Brief:
Restate word for word the lines of the entries below, starting with the line that holds "turquoise pyramid [394,270,457,335]" and ending with the line that holds "camera: 90 degrees left, 15 degrees up", and no others.

Entries taken from a collection:
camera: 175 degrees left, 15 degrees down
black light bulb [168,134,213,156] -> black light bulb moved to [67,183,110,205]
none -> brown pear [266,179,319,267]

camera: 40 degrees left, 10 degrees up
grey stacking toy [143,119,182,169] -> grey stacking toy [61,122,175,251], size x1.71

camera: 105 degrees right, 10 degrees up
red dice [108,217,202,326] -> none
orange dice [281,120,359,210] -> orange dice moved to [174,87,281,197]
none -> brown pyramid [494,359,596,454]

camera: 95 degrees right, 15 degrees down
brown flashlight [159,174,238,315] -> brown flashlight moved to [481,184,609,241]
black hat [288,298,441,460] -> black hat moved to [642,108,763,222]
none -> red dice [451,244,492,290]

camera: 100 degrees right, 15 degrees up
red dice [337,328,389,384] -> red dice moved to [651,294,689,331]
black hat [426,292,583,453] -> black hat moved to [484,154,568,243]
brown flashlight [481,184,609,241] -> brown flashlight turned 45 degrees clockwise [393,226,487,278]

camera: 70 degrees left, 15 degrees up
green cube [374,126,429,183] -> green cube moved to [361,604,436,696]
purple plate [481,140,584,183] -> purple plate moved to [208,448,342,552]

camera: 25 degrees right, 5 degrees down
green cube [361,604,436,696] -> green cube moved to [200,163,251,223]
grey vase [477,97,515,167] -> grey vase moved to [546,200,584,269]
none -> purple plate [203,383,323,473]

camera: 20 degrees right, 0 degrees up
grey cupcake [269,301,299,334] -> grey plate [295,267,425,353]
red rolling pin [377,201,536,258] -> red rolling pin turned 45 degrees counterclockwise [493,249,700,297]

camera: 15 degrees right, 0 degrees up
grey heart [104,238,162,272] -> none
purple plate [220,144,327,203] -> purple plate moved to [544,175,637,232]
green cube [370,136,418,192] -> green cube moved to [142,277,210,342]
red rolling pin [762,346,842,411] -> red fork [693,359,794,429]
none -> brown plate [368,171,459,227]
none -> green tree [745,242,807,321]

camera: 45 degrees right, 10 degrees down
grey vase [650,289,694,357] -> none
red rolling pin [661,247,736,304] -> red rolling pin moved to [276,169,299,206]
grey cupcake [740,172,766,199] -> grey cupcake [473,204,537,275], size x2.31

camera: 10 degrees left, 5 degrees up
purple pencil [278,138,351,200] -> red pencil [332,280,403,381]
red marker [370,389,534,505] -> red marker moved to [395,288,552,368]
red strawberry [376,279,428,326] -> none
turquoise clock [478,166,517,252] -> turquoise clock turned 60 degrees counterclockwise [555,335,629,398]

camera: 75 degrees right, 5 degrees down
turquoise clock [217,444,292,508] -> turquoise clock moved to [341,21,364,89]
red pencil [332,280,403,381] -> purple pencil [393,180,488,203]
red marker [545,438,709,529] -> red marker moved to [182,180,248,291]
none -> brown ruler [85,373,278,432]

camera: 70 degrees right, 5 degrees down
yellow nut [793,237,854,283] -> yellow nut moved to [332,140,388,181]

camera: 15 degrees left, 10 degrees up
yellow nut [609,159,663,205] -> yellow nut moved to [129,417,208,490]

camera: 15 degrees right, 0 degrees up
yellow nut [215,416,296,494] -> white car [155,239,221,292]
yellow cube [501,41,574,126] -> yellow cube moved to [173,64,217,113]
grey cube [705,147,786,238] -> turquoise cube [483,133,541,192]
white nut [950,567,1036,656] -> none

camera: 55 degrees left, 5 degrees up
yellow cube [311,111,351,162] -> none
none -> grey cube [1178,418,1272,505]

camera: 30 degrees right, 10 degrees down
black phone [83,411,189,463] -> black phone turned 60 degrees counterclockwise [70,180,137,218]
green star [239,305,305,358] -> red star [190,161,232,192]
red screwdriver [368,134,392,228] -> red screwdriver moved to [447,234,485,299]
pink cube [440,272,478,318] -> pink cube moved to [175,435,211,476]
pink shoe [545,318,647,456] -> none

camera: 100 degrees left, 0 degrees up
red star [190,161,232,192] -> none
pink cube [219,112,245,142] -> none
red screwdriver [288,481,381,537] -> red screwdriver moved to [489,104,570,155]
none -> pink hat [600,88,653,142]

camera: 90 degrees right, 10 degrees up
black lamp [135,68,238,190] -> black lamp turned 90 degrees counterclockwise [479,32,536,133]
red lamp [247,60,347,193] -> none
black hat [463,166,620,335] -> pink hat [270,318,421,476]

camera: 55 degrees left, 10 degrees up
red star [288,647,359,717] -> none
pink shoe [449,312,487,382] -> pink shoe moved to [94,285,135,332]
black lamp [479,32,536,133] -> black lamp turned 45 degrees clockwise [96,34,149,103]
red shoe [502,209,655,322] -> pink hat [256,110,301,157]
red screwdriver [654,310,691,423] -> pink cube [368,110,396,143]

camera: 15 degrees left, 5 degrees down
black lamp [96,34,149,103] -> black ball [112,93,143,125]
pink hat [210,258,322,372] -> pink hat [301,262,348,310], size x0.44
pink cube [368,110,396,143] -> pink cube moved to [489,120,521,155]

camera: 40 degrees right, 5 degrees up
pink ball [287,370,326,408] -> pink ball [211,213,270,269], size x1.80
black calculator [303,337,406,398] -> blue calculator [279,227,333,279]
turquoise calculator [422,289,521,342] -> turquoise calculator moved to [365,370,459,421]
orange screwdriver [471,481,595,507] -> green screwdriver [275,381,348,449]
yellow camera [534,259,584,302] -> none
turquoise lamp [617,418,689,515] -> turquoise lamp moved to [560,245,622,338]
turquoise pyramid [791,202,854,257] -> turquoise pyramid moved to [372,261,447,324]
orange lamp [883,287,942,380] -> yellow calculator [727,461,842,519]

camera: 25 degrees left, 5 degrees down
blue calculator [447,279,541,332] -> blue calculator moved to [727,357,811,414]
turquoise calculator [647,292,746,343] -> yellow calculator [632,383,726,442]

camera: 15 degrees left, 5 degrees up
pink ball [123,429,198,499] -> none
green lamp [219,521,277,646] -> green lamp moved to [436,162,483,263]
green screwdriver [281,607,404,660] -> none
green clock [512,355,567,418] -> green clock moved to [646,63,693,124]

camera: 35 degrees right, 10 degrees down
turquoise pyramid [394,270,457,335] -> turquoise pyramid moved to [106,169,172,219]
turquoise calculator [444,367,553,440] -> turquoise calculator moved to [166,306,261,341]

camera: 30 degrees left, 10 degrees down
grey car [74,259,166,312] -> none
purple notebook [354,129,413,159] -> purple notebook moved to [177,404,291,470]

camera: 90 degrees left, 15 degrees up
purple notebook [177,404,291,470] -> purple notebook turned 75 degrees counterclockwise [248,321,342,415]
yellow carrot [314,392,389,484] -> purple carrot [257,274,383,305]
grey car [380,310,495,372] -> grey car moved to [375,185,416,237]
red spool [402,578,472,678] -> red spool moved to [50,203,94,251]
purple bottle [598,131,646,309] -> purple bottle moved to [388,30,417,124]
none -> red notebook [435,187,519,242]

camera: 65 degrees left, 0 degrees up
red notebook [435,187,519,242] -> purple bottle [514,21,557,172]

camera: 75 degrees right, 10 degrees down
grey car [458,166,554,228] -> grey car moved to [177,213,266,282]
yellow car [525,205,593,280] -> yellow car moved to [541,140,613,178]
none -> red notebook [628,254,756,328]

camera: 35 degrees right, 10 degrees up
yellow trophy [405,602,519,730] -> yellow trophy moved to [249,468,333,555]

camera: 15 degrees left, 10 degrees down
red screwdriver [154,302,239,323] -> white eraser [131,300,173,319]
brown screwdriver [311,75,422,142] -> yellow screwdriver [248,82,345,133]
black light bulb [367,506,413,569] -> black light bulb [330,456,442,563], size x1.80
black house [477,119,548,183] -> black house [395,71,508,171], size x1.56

Task result:
turquoise pyramid [394,270,457,335] -> turquoise pyramid moved to [106,169,172,219]
turquoise calculator [444,367,553,440] -> turquoise calculator moved to [166,306,261,341]

camera: 30 degrees left, 10 degrees down
grey car [74,259,166,312] -> none
purple notebook [354,129,413,159] -> purple notebook moved to [177,404,291,470]

camera: 90 degrees left, 15 degrees up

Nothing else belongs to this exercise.